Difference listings
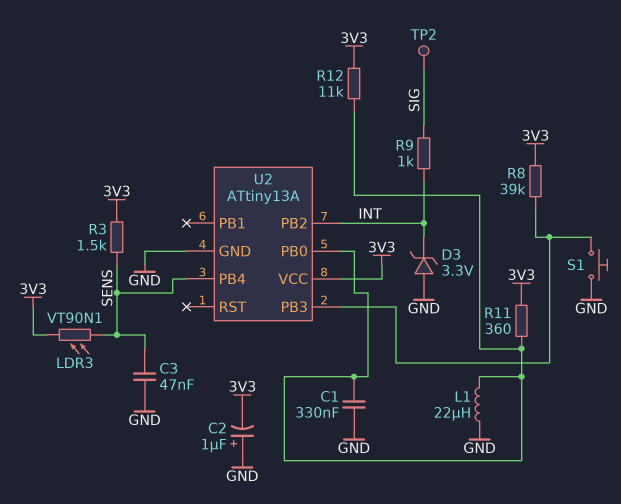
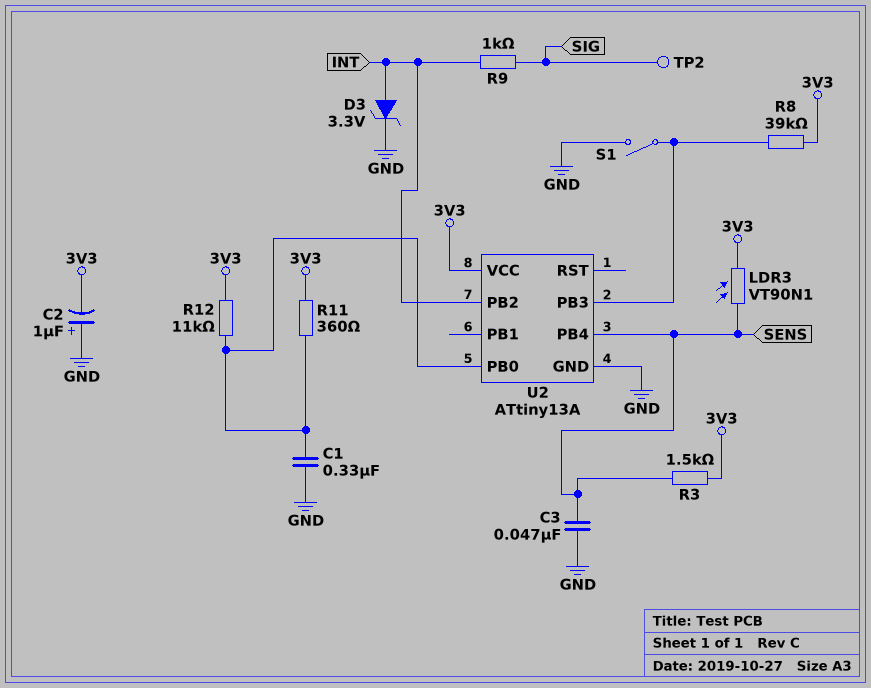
D3: zener 3.3V (A GND, K INT) -> zener 3.3V (A INT, K GND)
L1: 22uH (GND, U2/PB0) -> none
S1: button (GND, U2/PB3) -> switch (GND, U2/PB3)

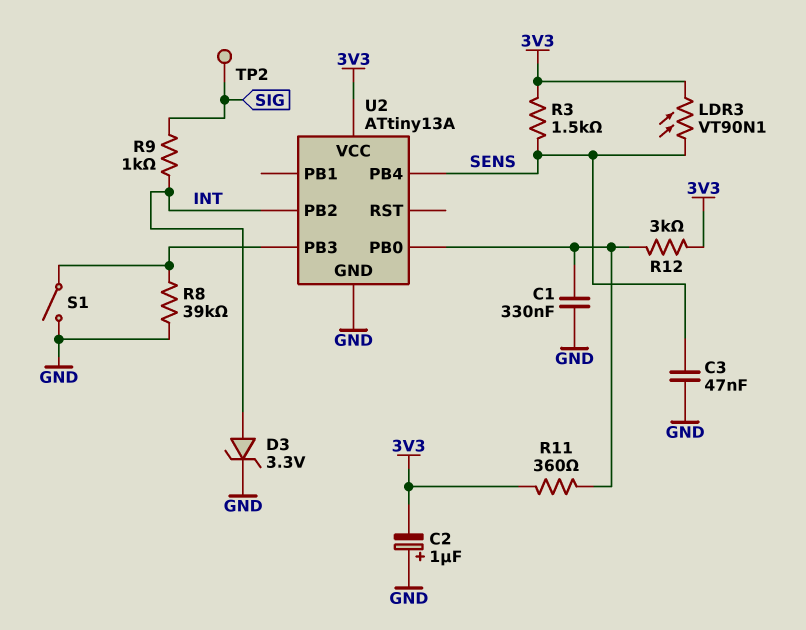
R8: 39k (3V3, U2/PB3) -> 39k (GND, U2/PB3)
R12: 11k (3V3, U2/PB0) -> 3k (3V3, U2/PB0)

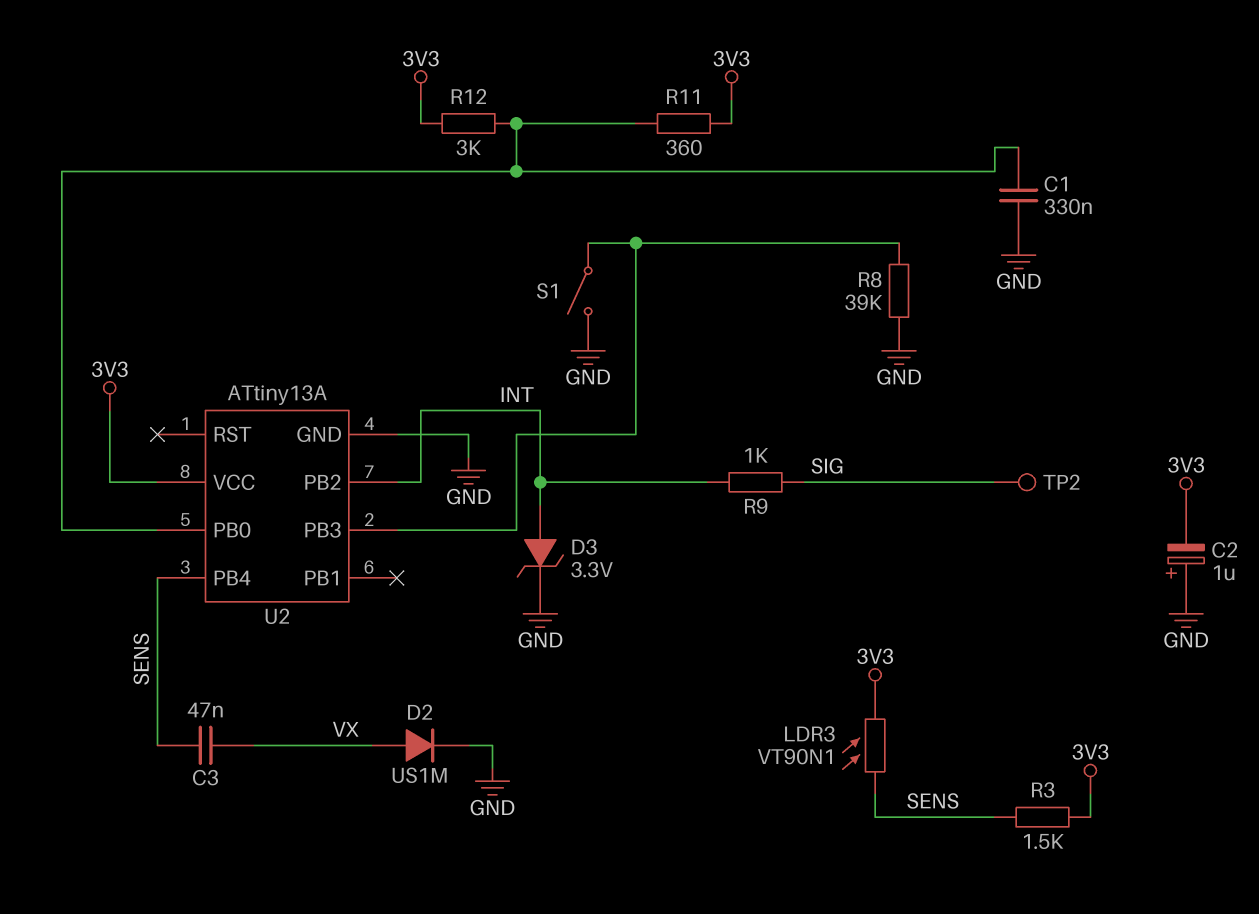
C3: 47nF (GND, SENS) -> 47nF (SENS, VX)
D2: none -> diode US1M (A VX, K GND)

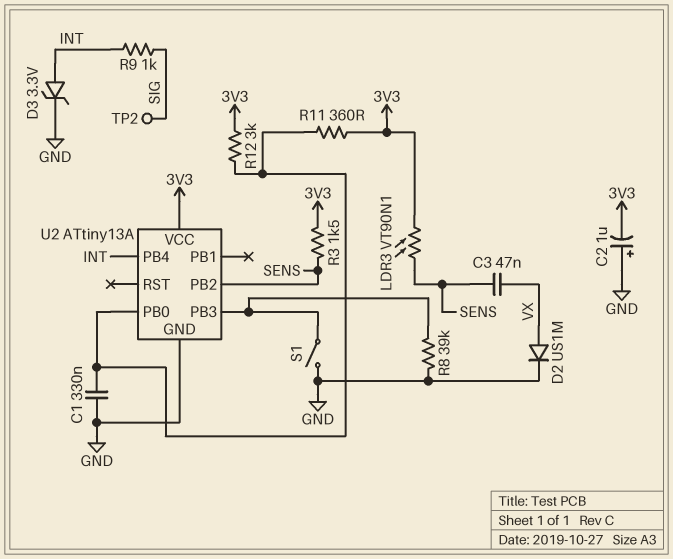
U2 pin PB2: INT -> SENS
U2 pin PB4: SENS -> INT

Task -
Show, from the records above, every line that includes "none".

Exercise answer -
L1: 22uH (GND, U2/PB0) -> none
D2: none -> diode US1M (A VX, K GND)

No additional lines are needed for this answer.